(Data section)

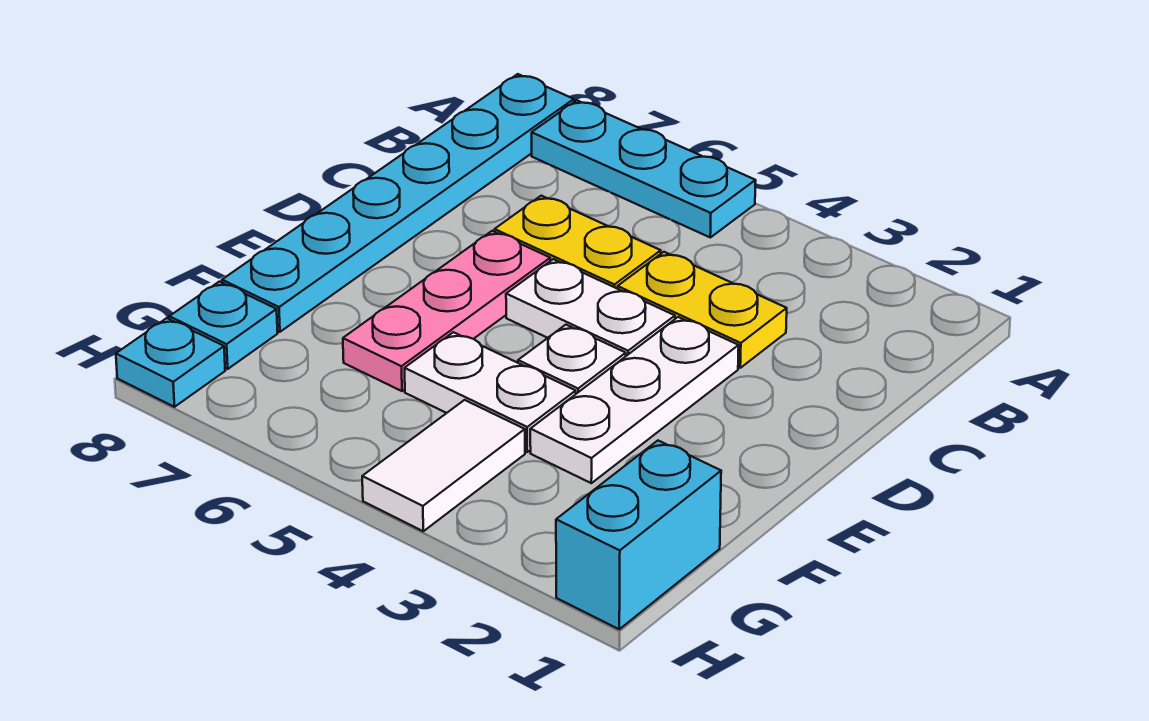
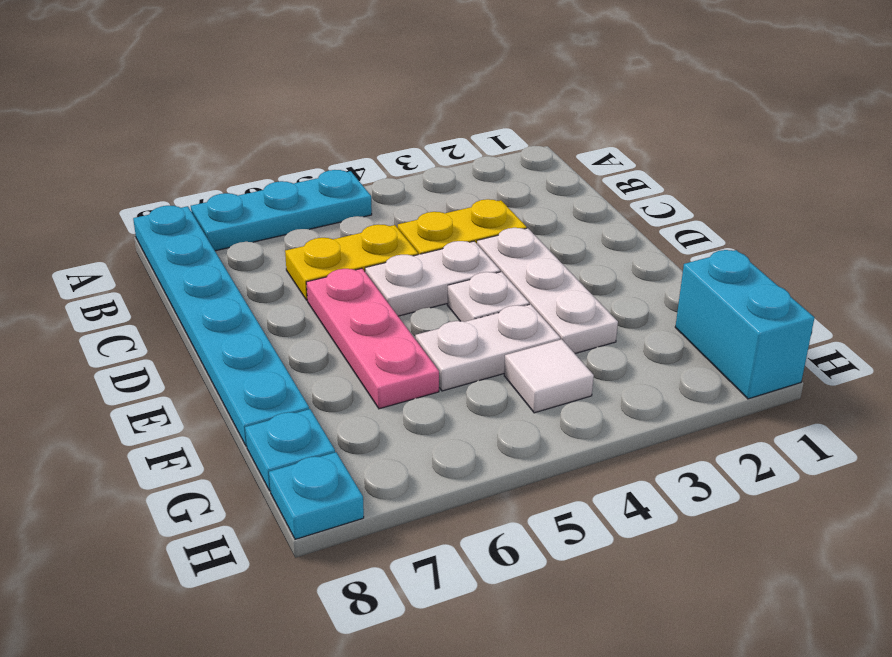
white 1x2 tile [362,400,525,531] -> white 1x1 tile [504,339,594,413]

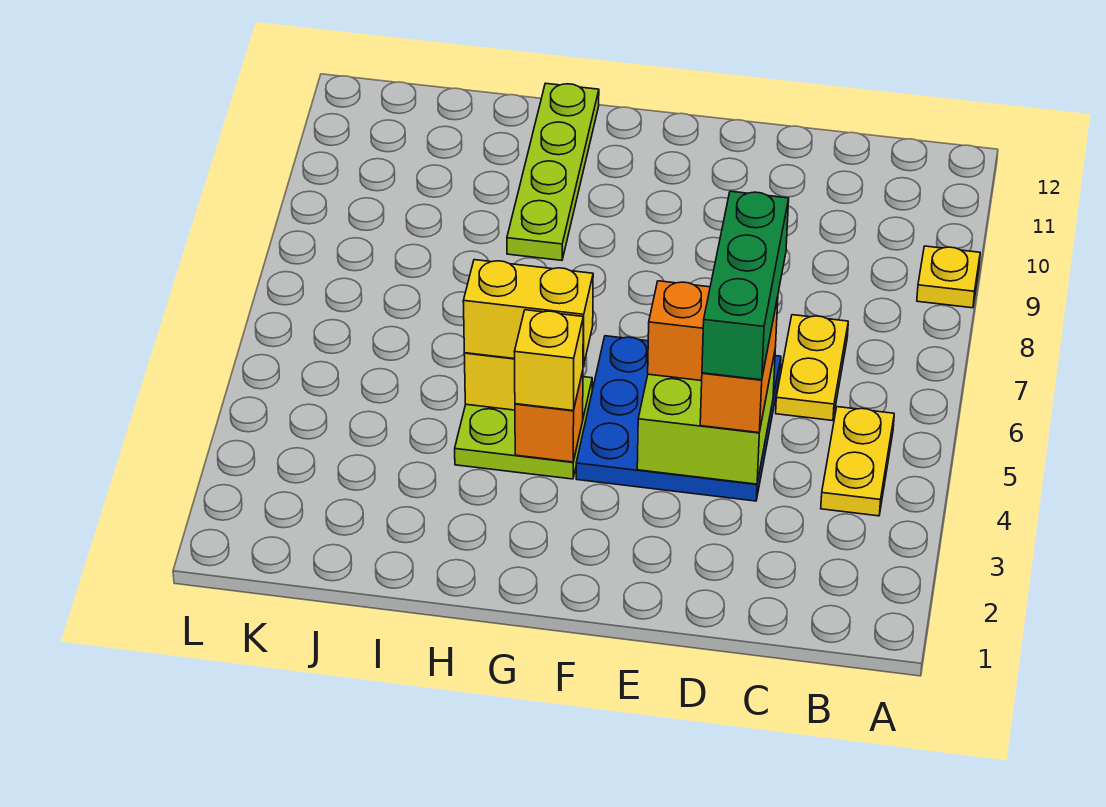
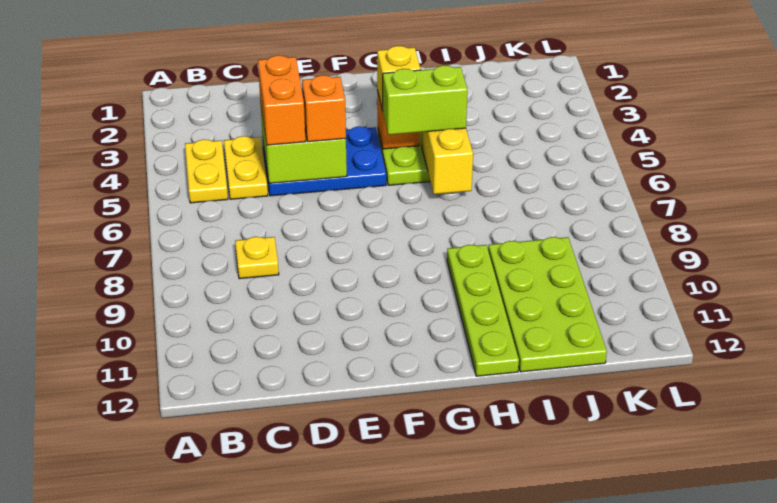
yellow 1x1 plate [917,246,980,308] -> yellow 1x1 plate moved to [235,237,279,279]
yellow 1x2 plate [776,315,848,421] -> yellow 1x2 plate moved to [224,136,268,199]
blue 3x3 plate [576,336,781,501] -> blue 2x3 plate [263,126,386,196]
green 1x3 brick [702,191,789,380] -> none
yellow 1x2 brick [463,260,593,366] -> lime 1x2 brick [382,65,467,135]
none -> lime 2x4 plate [488,237,607,372]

(End Data section)

Required action:
Without the images, output all the entries exactly as they stand.

Answer box:
white 1x2 tile [362,400,525,531] -> white 1x1 tile [504,339,594,413]

yellow 1x1 plate [917,246,980,308] -> yellow 1x1 plate moved to [235,237,279,279]
yellow 1x2 plate [776,315,848,421] -> yellow 1x2 plate moved to [224,136,268,199]
blue 3x3 plate [576,336,781,501] -> blue 2x3 plate [263,126,386,196]
green 1x3 brick [702,191,789,380] -> none
yellow 1x2 brick [463,260,593,366] -> lime 1x2 brick [382,65,467,135]
none -> lime 2x4 plate [488,237,607,372]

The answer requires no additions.